**Work to do:**
Rewrite every line of the records with "gray diamond" changed to "orange hexagon" and all else kept the same. Leave the pictures out of your answer.

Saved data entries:

────────

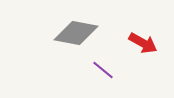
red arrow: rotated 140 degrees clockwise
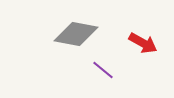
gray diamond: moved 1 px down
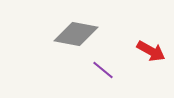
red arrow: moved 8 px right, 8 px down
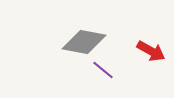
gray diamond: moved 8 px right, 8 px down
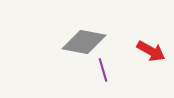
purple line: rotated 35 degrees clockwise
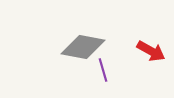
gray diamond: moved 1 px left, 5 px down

────────

**Task answer:**
red arrow: rotated 140 degrees clockwise
orange hexagon: moved 1 px down
red arrow: moved 8 px right, 8 px down
orange hexagon: moved 8 px right, 8 px down
purple line: rotated 35 degrees clockwise
orange hexagon: moved 1 px left, 5 px down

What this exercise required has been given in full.